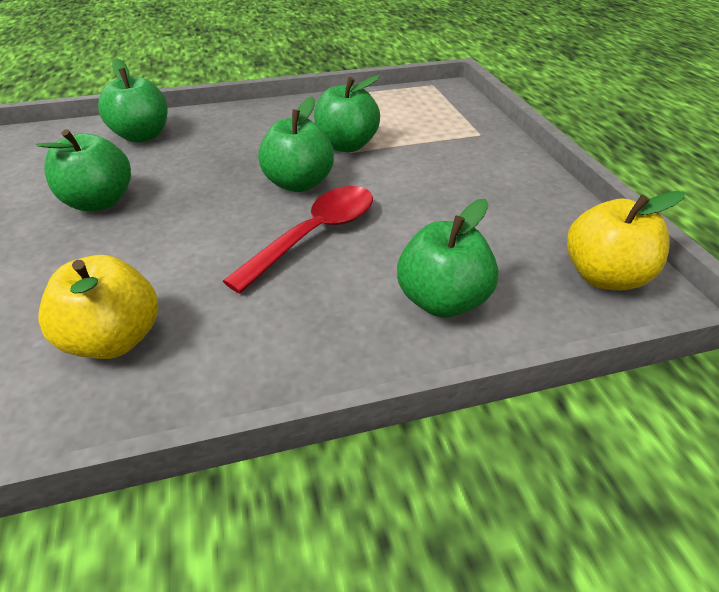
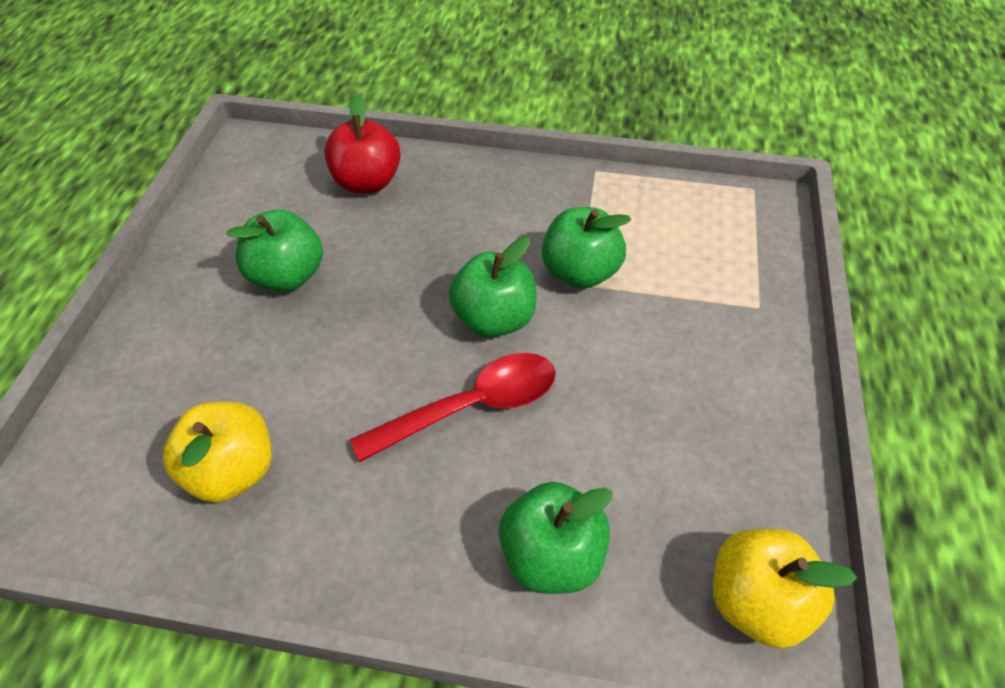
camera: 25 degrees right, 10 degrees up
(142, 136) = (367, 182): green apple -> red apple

******************************

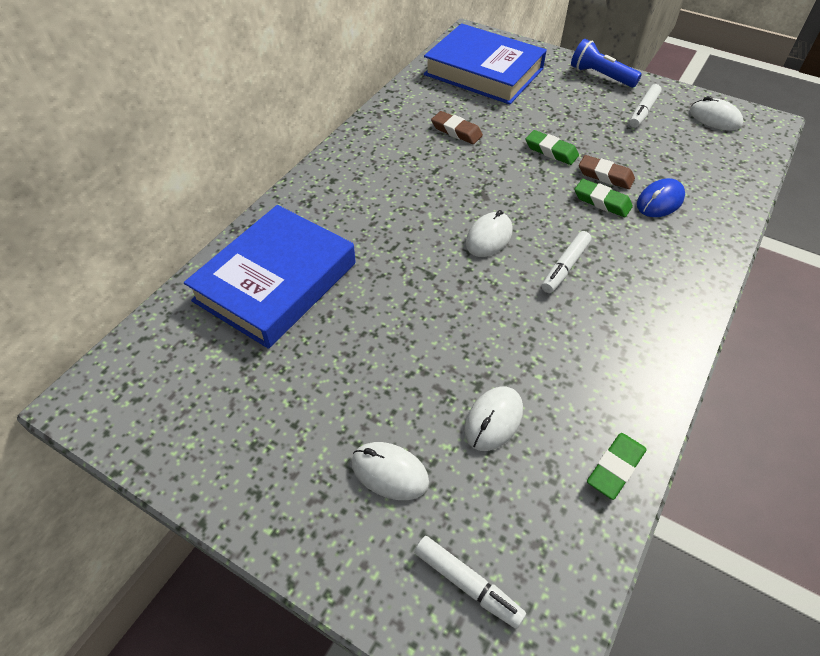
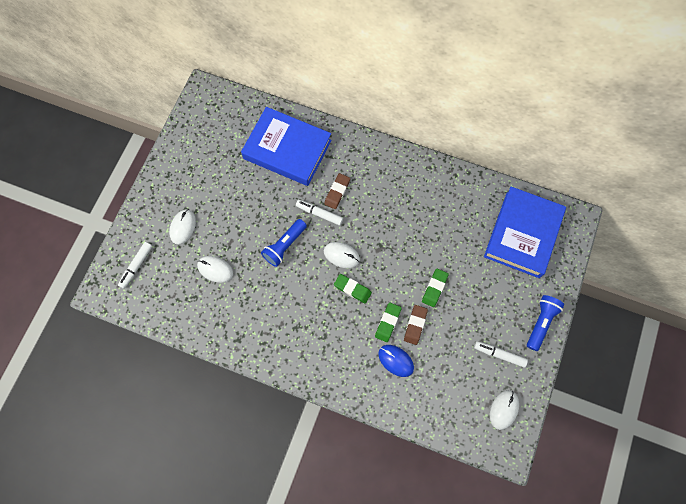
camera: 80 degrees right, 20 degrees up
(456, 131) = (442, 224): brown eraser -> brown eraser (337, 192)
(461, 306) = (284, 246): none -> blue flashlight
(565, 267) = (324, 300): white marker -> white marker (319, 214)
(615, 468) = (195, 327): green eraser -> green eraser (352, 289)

******************************

Set down, unchanged, only those lines above that fall between the line with "camera: 25 degrees right, 10 degrees up" and the line with "(142, 136) = (367, 182): green", the two end lines included.

**ANSWER TO THE EXERCISE:**
camera: 25 degrees right, 10 degrees up
(142, 136) = (367, 182): green apple -> red apple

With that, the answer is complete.